## EXERCISE AIM
Take each line of the records below that contains the string "none" and copy it.

## DATA EXTRACT
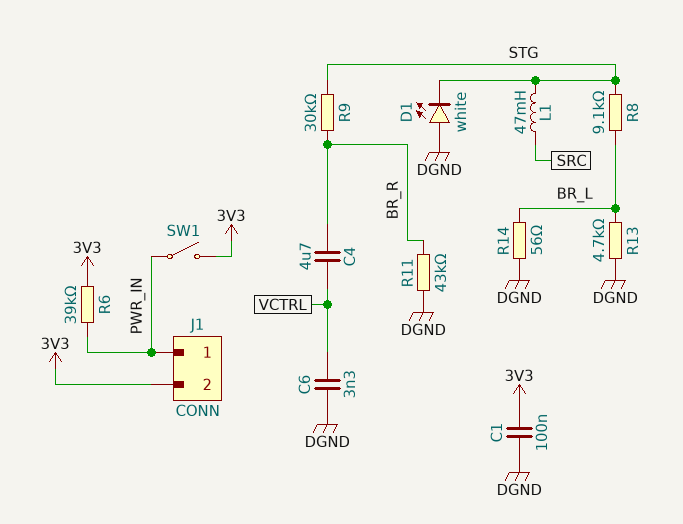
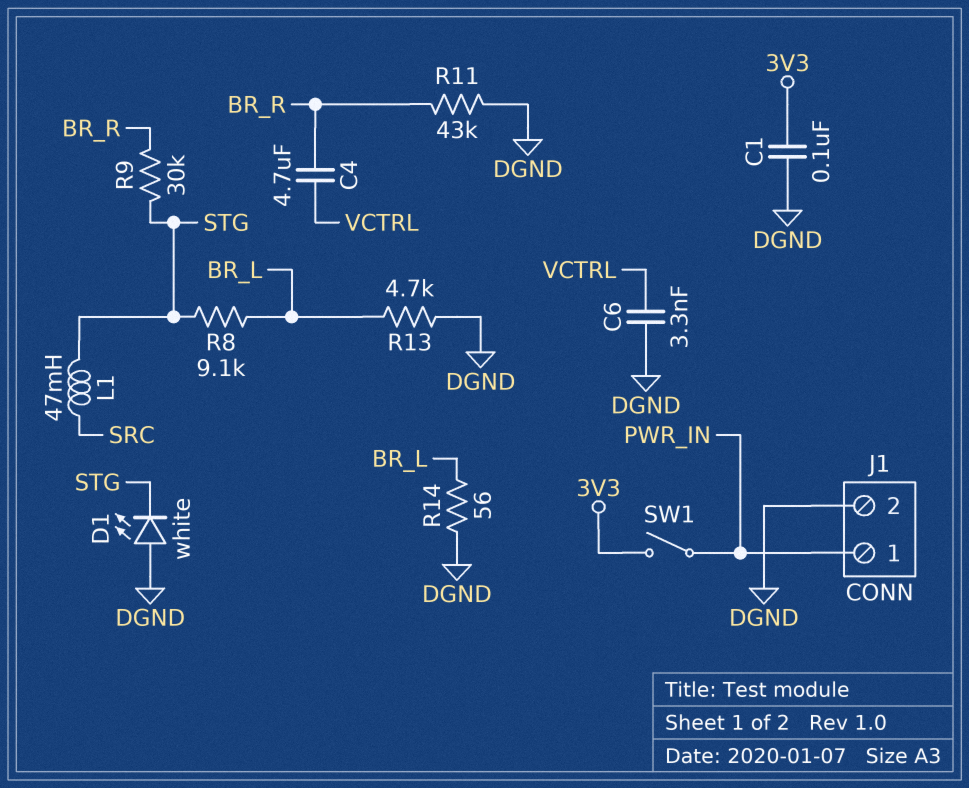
J1 pin 2: 3V3 -> DGND
R6: 39k (3V3, PWR_IN) -> none

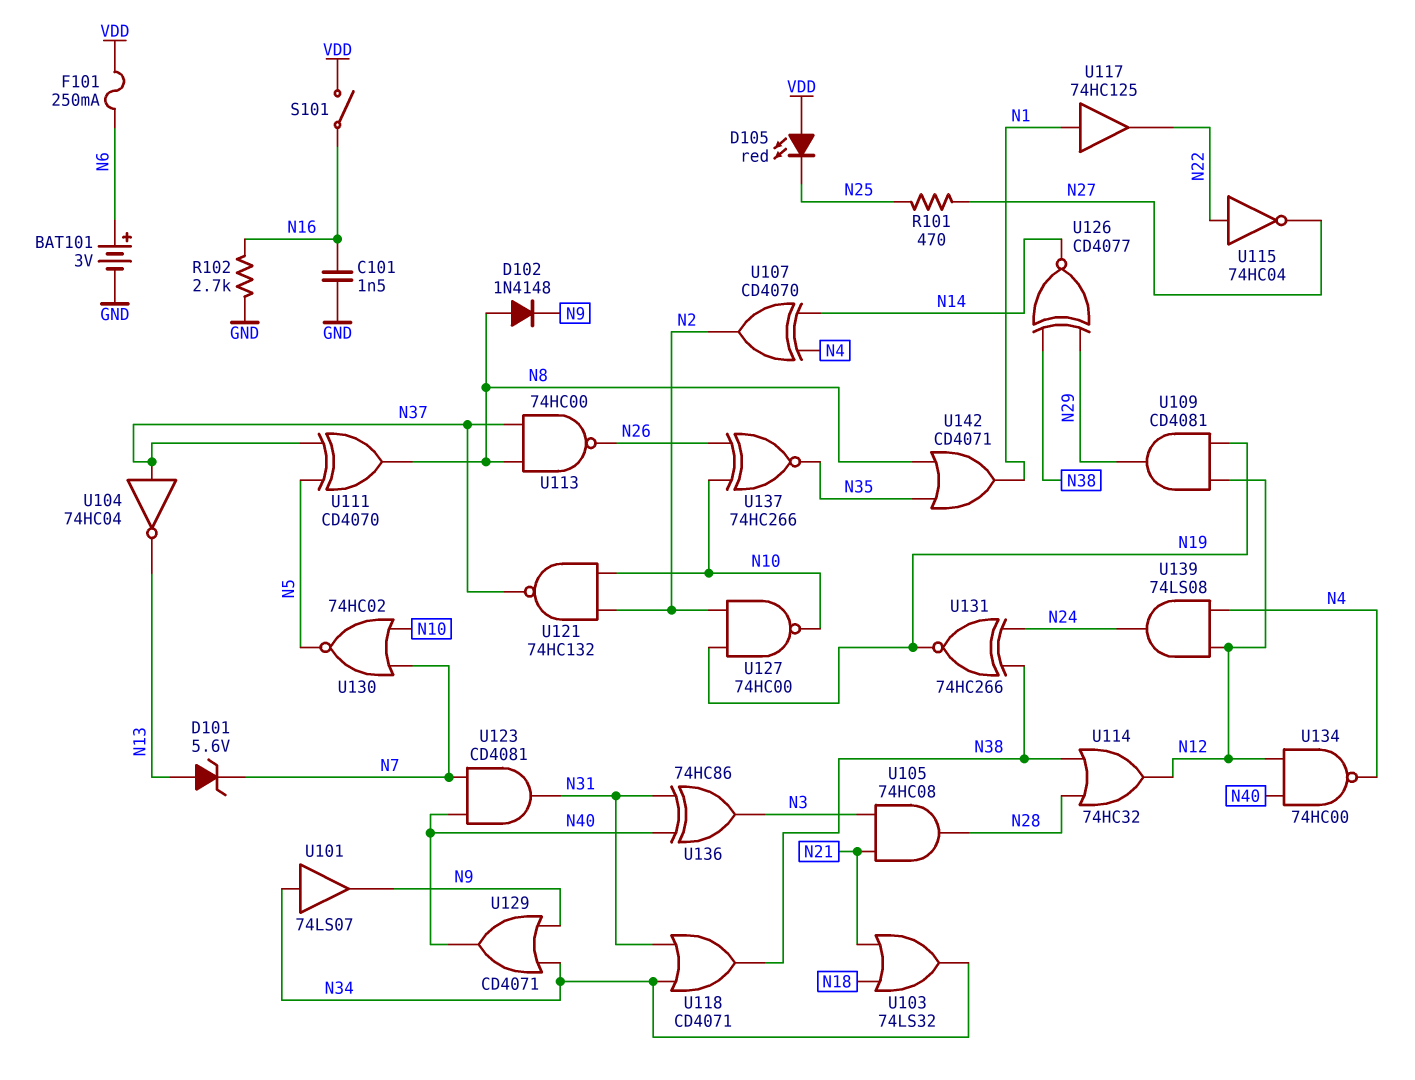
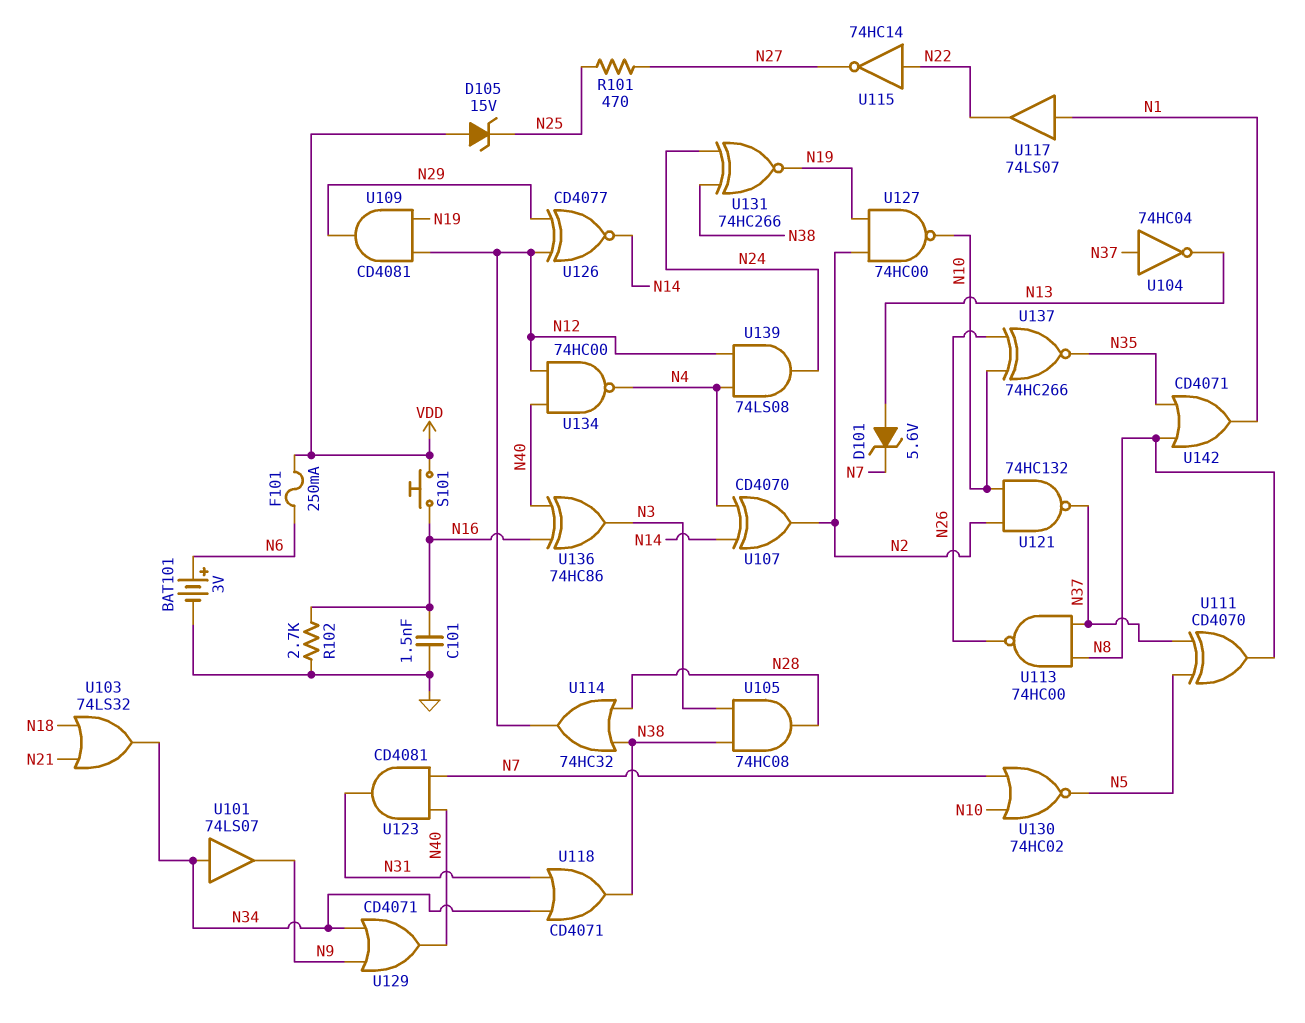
D102: diode 1N4148 (A N8, K N9) -> none
D105: LED red (A VDD, K N25) -> zener 15V (A VDD, K N25)
S101: switch (N16, VDD) -> button (N16, VDD)
U105: AND 74HC08 (in N3, in N21, out N28) -> AND 74HC08 (in N3, in N38, out N28)
U115: NOT 74HC04 (in N22, out N27) -> NOT 74HC14 (in N22, out N27)
U117: buffer 74HC125 (in N1, out N22) -> buffer 74LS07 (in N1, out N22)
U126: XNOR CD4077 (in N29, in N38, out N14) -> XNOR CD4077 (in N12, in N29, out N14)
U136: XOR 74HC86 (in N31, in N40, out N3) -> XOR 74HC86 (in N16, in N40, out N3)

## RESULT OF THIS TASK
R6: 39k (3V3, PWR_IN) -> none
D102: diode 1N4148 (A N8, K N9) -> none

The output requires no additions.